* _EXERCISE REQUIREMENTS_
Keeping every character as it is, transcribe the entries below.

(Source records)

· · · · · · ·

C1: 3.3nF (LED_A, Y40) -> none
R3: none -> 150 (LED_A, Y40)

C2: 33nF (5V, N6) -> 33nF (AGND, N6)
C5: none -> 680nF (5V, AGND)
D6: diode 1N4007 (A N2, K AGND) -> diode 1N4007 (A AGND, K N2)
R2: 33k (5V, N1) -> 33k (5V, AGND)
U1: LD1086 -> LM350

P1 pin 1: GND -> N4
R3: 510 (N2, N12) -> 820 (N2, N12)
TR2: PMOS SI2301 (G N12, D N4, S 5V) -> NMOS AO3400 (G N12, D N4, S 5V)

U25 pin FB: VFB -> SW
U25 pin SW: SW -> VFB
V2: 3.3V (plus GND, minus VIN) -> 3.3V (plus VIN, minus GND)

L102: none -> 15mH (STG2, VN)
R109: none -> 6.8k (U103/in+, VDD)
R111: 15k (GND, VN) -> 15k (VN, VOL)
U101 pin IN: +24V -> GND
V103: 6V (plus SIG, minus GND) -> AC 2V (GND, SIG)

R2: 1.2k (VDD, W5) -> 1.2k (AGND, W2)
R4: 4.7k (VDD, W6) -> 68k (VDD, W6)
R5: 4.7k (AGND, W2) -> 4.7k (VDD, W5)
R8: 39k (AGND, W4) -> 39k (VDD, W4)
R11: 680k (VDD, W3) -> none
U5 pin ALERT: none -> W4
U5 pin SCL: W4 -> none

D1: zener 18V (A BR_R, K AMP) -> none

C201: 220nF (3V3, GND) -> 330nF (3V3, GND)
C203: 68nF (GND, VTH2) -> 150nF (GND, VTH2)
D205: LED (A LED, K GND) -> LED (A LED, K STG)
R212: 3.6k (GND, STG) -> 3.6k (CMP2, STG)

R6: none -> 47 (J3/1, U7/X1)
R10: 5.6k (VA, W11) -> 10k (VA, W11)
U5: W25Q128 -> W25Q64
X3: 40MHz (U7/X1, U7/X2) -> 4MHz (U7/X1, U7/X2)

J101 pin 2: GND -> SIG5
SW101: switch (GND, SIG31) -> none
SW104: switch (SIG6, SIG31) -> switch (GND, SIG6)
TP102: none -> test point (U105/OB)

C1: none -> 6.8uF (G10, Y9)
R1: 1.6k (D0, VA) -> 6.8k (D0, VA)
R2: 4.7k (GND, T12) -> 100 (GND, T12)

· · · · · · ·

* _RESPONSE FOR THIS EXERCISE_
C1: 3.3nF (LED_A, Y40) -> none
R3: none -> 150 (LED_A, Y40)

C2: 33nF (5V, N6) -> 33nF (AGND, N6)
C5: none -> 680nF (5V, AGND)
D6: diode 1N4007 (A N2, K AGND) -> diode 1N4007 (A AGND, K N2)
R2: 33k (5V, N1) -> 33k (5V, AGND)
U1: LD1086 -> LM350

P1 pin 1: GND -> N4
R3: 510 (N2, N12) -> 820 (N2, N12)
TR2: PMOS SI2301 (G N12, D N4, S 5V) -> NMOS AO3400 (G N12, D N4, S 5V)

U25 pin FB: VFB -> SW
U25 pin SW: SW -> VFB
V2: 3.3V (plus GND, minus VIN) -> 3.3V (plus VIN, minus GND)

L102: none -> 15mH (STG2, VN)
R109: none -> 6.8k (U103/in+, VDD)
R111: 15k (GND, VN) -> 15k (VN, VOL)
U101 pin IN: +24V -> GND
V103: 6V (plus SIG, minus GND) -> AC 2V (GND, SIG)

R2: 1.2k (VDD, W5) -> 1.2k (AGND, W2)
R4: 4.7k (VDD, W6) -> 68k (VDD, W6)
R5: 4.7k (AGND, W2) -> 4.7k (VDD, W5)
R8: 39k (AGND, W4) -> 39k (VDD, W4)
R11: 680k (VDD, W3) -> none
U5 pin ALERT: none -> W4
U5 pin SCL: W4 -> none

D1: zener 18V (A BR_R, K AMP) -> none

C201: 220nF (3V3, GND) -> 330nF (3V3, GND)
C203: 68nF (GND, VTH2) -> 150nF (GND, VTH2)
D205: LED (A LED, K GND) -> LED (A LED, K STG)
R212: 3.6k (GND, STG) -> 3.6k (CMP2, STG)

R6: none -> 47 (J3/1, U7/X1)
R10: 5.6k (VA, W11) -> 10k (VA, W11)
U5: W25Q128 -> W25Q64
X3: 40MHz (U7/X1, U7/X2) -> 4MHz (U7/X1, U7/X2)

J101 pin 2: GND -> SIG5
SW101: switch (GND, SIG31) -> none
SW104: switch (SIG6, SIG31) -> switch (GND, SIG6)
TP102: none -> test point (U105/OB)

C1: none -> 6.8uF (G10, Y9)
R1: 1.6k (D0, VA) -> 6.8k (D0, VA)
R2: 4.7k (GND, T12) -> 100 (GND, T12)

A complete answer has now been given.